*** INFORMATION PROVIDED ***

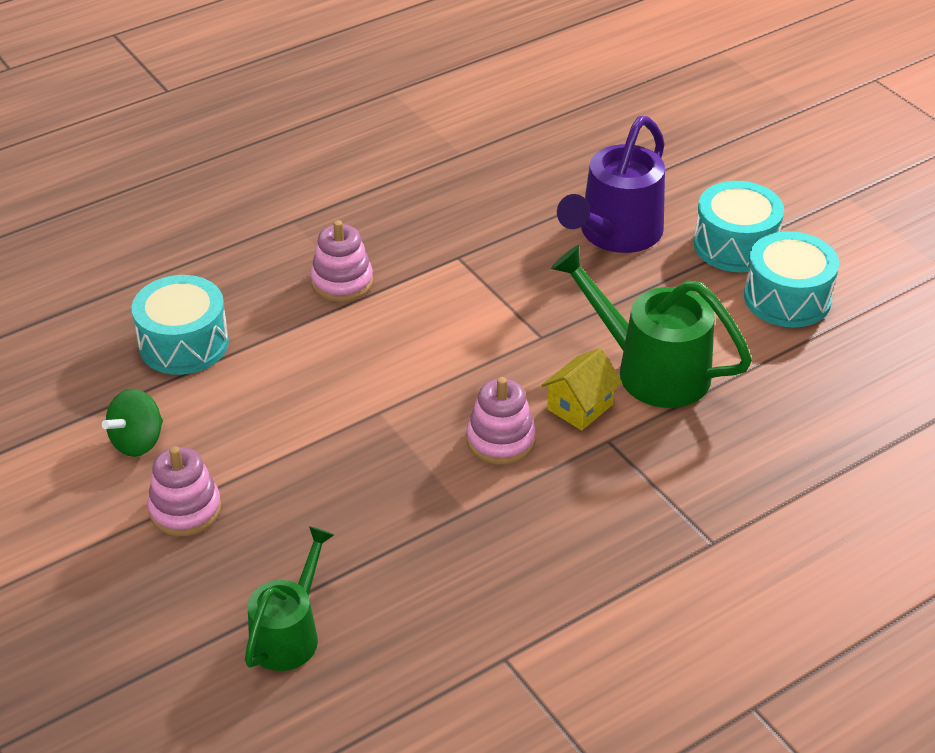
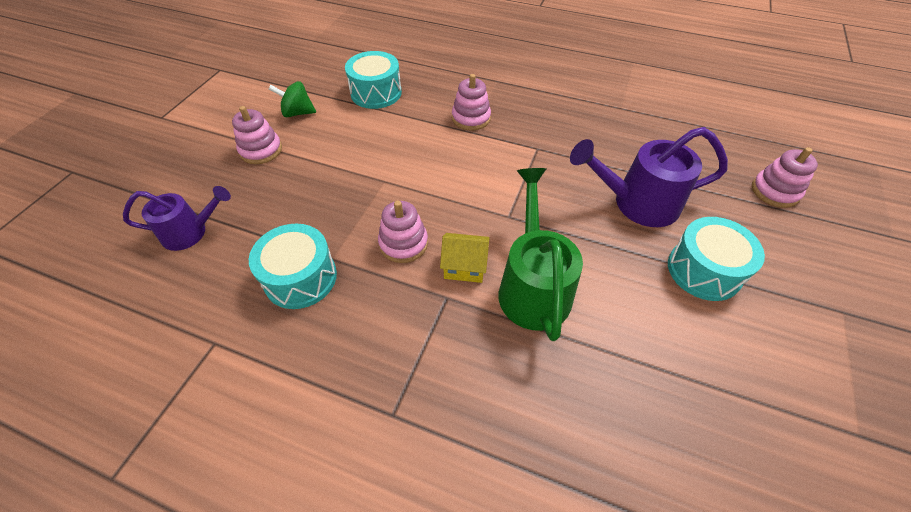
camera: 55 degrees right, 10 degrees up
(289, 633) = (191, 232): green watering can -> purple watering can
(689, 136) = (774, 191): none -> pink stacking toy
(787, 298) = (688, 331): turquoise drum -> turquoise drum (300, 278)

***

* WHAT YOU WILL DO: Exactly the lines from the one with "(689, 136) = (774, 191): none" through the last line of the listing above must make up your answer.

* PROBLEM SOLUTION:
(689, 136) = (774, 191): none -> pink stacking toy
(787, 298) = (688, 331): turquoise drum -> turquoise drum (300, 278)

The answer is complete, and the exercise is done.